(Collected data)

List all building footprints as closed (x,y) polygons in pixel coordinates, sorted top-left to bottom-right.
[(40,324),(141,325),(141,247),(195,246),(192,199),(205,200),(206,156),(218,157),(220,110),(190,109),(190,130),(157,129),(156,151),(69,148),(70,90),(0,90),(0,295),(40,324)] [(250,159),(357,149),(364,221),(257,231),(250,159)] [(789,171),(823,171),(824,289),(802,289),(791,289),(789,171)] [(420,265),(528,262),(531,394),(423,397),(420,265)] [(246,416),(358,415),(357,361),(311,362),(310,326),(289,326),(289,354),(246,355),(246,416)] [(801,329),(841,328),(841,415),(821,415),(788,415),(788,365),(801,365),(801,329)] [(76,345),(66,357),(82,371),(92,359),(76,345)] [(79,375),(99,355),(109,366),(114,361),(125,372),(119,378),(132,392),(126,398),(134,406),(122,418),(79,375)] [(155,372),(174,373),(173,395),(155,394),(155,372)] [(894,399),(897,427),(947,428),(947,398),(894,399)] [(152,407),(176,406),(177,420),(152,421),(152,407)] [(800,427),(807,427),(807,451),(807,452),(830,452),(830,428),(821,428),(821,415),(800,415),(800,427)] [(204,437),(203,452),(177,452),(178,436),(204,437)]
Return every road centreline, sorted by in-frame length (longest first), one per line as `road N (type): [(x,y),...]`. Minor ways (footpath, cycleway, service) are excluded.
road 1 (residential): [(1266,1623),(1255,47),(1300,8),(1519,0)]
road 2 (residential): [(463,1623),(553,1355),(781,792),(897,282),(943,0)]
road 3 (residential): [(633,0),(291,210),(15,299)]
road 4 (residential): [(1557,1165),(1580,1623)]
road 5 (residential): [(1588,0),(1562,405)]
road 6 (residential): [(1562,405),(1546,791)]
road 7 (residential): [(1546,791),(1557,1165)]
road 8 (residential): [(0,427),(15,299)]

Assignment >> Restate every record above, exactly, in full.

Answer to the exercise >>
List all building footprints as closed (x,y) polygons in pixel coordinates, sorted top-left to bottom-right.
[(40,324),(141,325),(141,247),(195,246),(192,199),(205,200),(206,156),(218,157),(220,110),(190,109),(190,130),(157,129),(156,151),(69,148),(70,90),(0,90),(0,295),(40,324)] [(250,159),(357,149),(364,221),(257,231),(250,159)] [(789,171),(823,171),(824,289),(802,289),(791,289),(789,171)] [(420,265),(528,262),(531,394),(423,397),(420,265)] [(246,416),(358,415),(357,361),(311,362),(310,326),(289,326),(289,354),(246,355),(246,416)] [(801,329),(841,328),(841,415),(821,415),(788,415),(788,365),(801,365),(801,329)] [(76,345),(66,357),(82,371),(92,359),(76,345)] [(79,375),(99,355),(109,366),(114,361),(125,372),(119,378),(132,392),(126,398),(134,406),(122,418),(79,375)] [(155,372),(174,373),(173,395),(155,394),(155,372)] [(894,399),(897,427),(947,428),(947,398),(894,399)] [(152,407),(176,406),(177,420),(152,421),(152,407)] [(800,427),(807,427),(807,451),(807,452),(830,452),(830,428),(821,428),(821,415),(800,415),(800,427)] [(204,437),(203,452),(177,452),(178,436),(204,437)]
Return every road centreline, sorted by in-frame length (longest first), one per line as `road N (type): [(x,y),...]`. Minor ways (footpath, cycleway, service) are excluded.
road 1 (residential): [(1266,1623),(1255,47),(1300,8),(1519,0)]
road 2 (residential): [(463,1623),(553,1355),(781,792),(897,282),(943,0)]
road 3 (residential): [(633,0),(291,210),(15,299)]
road 4 (residential): [(1557,1165),(1580,1623)]
road 5 (residential): [(1588,0),(1562,405)]
road 6 (residential): [(1562,405),(1546,791)]
road 7 (residential): [(1546,791),(1557,1165)]
road 8 (residential): [(0,427),(15,299)]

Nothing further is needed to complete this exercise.